● REQUIRED WORK
In the records below, repeat word for word only the lines starting at the one that contains "(239, 406) = (567, 419): grey" and ending at the one that contains "(253, 294) = (226, 256): none", pictures excluded.

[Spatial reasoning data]
▽

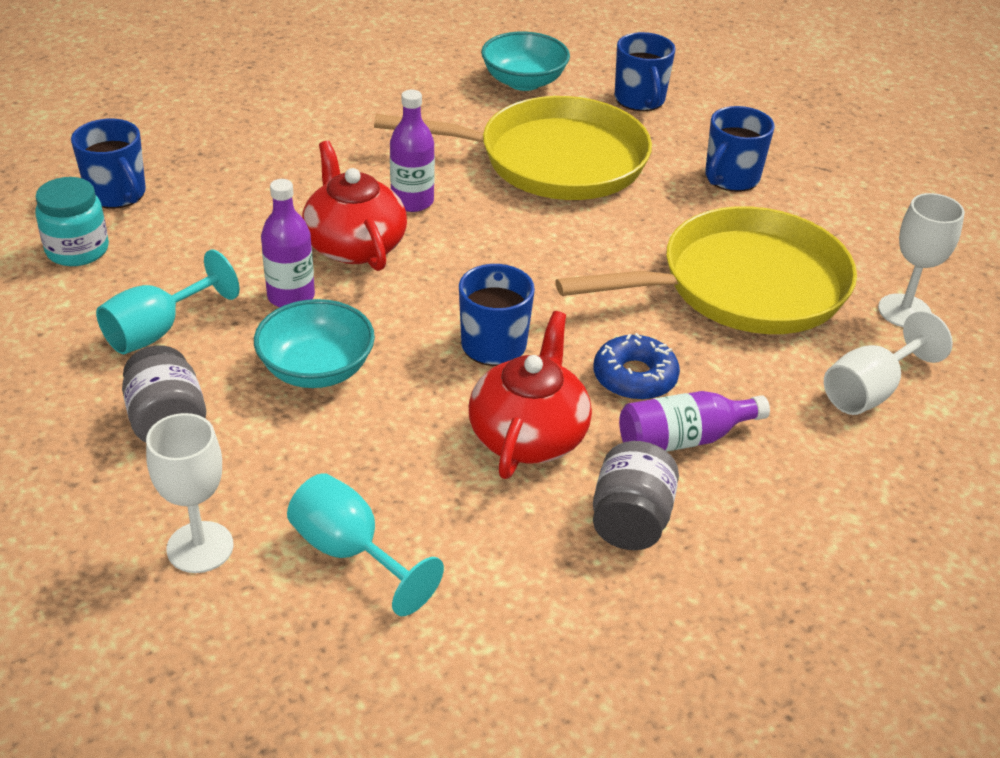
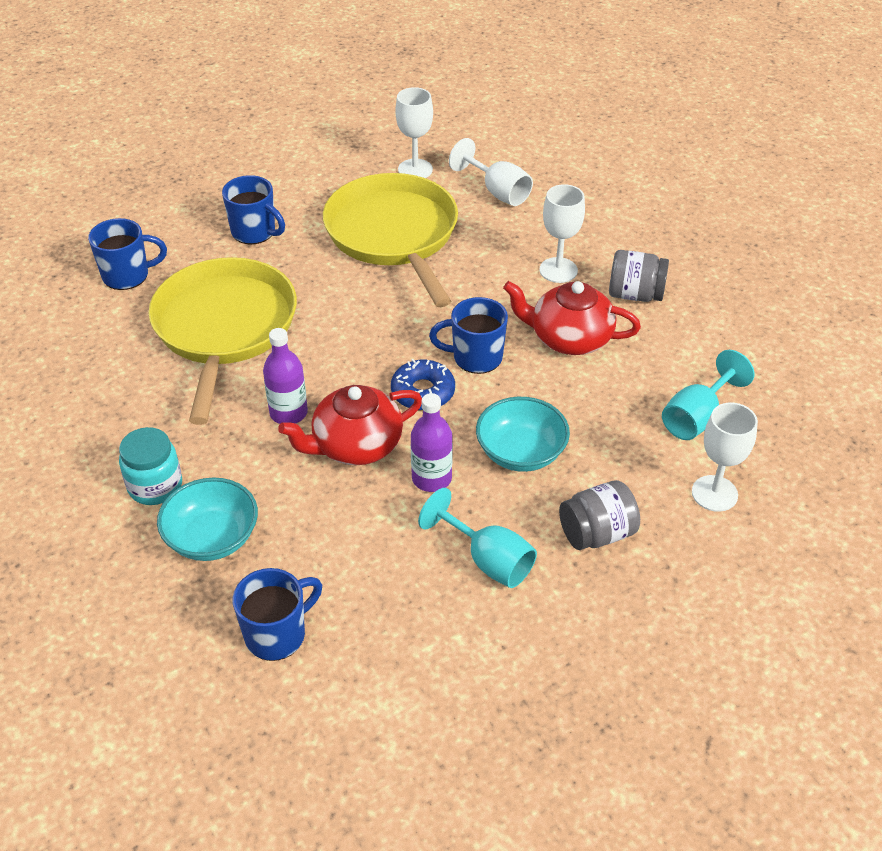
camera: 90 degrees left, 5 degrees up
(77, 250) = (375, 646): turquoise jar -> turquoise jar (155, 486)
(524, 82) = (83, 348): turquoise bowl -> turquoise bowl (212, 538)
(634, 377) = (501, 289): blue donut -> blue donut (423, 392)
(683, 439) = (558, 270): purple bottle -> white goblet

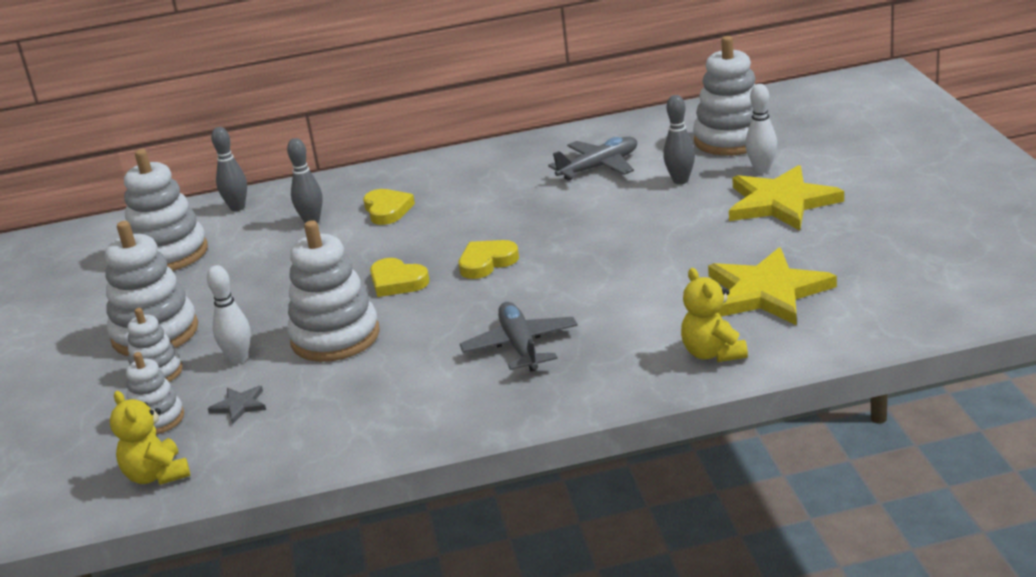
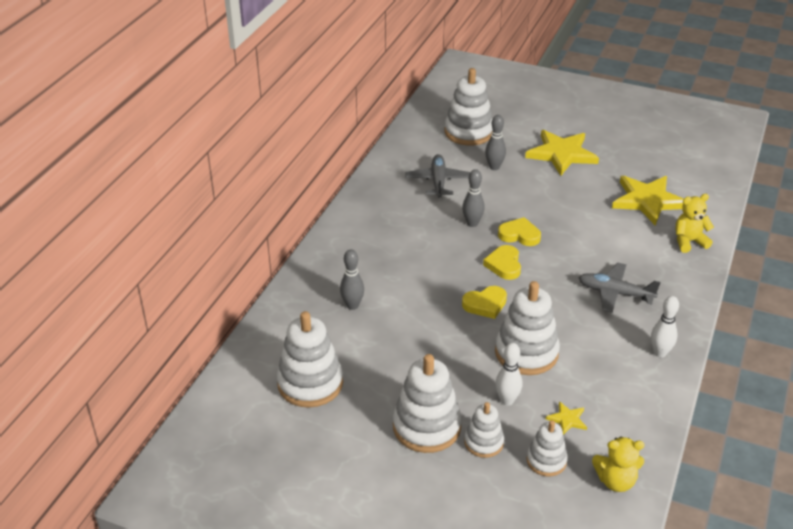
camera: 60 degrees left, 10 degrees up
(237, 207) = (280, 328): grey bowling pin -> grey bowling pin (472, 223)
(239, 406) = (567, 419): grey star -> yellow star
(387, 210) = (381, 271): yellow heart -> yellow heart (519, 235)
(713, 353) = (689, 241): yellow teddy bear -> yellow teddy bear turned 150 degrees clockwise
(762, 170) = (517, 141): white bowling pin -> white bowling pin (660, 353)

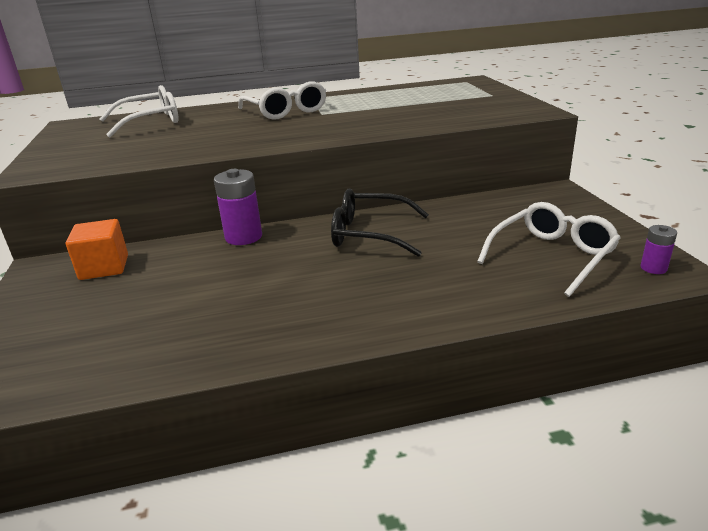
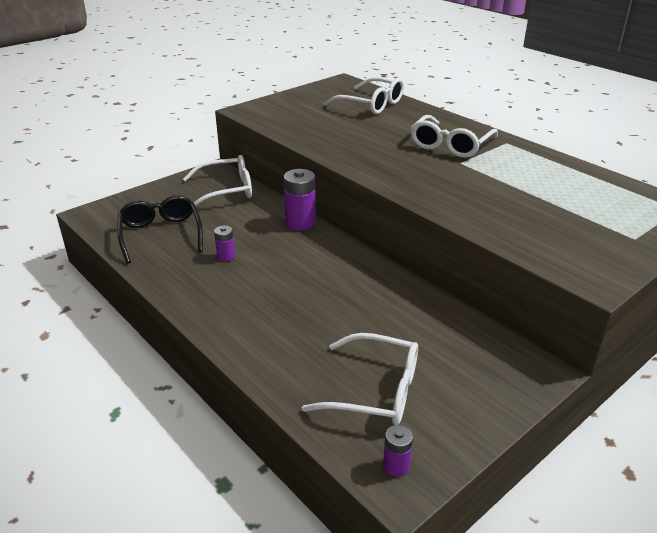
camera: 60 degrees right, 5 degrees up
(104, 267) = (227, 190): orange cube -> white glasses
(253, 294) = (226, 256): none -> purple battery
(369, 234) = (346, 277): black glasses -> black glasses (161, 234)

△

● YOUR RESPONSE
(239, 406) = (567, 419): grey star -> yellow star
(387, 210) = (381, 271): yellow heart -> yellow heart (519, 235)
(713, 353) = (689, 241): yellow teddy bear -> yellow teddy bear turned 150 degrees clockwise
(762, 170) = (517, 141): white bowling pin -> white bowling pin (660, 353)

camera: 60 degrees right, 5 degrees up
(104, 267) = (227, 190): orange cube -> white glasses
(253, 294) = (226, 256): none -> purple battery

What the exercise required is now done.